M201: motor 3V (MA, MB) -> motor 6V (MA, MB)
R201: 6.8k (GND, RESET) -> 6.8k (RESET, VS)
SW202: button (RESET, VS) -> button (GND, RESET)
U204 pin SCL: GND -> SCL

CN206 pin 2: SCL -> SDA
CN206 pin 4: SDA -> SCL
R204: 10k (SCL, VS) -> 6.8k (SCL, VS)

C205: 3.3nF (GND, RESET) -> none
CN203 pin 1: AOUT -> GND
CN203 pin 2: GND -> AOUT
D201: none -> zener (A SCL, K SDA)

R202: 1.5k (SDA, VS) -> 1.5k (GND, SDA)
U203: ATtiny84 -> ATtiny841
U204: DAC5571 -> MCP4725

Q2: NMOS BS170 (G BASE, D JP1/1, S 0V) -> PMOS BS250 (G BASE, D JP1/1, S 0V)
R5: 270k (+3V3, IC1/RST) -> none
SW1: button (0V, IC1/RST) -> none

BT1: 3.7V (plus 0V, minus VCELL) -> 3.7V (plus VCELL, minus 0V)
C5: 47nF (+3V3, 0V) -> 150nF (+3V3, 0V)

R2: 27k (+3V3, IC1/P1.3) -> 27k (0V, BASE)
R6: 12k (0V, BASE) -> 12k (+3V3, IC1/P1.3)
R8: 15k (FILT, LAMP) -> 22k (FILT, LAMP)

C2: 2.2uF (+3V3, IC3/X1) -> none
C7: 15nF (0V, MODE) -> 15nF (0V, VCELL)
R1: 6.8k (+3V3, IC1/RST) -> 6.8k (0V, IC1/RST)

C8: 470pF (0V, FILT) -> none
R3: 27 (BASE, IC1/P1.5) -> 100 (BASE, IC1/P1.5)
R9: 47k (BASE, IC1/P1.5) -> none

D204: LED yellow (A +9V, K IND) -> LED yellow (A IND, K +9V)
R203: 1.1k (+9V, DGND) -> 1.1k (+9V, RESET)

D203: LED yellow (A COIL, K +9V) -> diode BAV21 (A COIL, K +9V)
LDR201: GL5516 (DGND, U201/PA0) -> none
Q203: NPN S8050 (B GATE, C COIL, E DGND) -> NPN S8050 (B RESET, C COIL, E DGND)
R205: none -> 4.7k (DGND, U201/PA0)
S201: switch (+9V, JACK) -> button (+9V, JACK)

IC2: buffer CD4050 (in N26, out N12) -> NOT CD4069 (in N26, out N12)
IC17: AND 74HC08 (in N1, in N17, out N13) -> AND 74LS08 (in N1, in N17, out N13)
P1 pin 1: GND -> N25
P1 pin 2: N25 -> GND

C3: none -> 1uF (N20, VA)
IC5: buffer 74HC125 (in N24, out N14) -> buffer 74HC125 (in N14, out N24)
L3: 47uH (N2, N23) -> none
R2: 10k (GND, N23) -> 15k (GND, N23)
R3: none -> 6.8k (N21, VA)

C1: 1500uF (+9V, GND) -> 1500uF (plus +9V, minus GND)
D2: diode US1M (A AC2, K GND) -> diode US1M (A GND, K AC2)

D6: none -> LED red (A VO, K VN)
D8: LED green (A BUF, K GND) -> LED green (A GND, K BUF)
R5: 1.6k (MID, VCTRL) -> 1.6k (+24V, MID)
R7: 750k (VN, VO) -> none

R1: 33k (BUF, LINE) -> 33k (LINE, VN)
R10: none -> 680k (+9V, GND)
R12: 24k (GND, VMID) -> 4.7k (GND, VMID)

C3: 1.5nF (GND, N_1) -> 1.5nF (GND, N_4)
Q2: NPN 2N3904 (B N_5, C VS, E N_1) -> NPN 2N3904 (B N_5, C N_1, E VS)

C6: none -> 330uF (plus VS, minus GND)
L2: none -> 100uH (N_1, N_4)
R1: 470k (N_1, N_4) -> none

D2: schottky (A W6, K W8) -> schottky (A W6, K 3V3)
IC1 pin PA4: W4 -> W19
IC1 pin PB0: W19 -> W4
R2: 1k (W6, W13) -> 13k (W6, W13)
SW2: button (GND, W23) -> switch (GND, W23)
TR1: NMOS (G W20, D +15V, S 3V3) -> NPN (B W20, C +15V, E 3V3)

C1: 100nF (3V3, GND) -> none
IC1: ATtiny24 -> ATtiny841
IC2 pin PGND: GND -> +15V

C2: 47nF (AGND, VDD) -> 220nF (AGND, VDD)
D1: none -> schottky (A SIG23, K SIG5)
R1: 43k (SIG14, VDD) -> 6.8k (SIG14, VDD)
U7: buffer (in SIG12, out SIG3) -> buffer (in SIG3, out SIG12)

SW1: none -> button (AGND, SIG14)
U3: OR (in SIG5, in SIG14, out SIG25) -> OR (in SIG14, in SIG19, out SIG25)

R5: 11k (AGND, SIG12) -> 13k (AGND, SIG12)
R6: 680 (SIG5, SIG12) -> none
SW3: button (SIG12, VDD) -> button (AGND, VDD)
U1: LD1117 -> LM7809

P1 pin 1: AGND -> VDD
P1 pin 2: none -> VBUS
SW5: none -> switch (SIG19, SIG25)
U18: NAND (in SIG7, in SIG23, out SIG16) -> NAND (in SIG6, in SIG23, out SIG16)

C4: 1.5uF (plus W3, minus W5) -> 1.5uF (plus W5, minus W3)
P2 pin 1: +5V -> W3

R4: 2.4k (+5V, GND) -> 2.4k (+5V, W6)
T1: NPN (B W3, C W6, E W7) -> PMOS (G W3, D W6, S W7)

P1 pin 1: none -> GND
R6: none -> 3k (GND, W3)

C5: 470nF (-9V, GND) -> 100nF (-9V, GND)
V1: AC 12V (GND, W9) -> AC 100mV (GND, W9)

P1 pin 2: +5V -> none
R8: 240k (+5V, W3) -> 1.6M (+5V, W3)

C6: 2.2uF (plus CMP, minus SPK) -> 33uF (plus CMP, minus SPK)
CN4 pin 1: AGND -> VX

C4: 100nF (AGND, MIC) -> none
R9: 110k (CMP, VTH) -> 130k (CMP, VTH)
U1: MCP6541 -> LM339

### Task prompt:
Going through the material, how many lines contain the word "schottky"? Please give only the number.

### Result:
2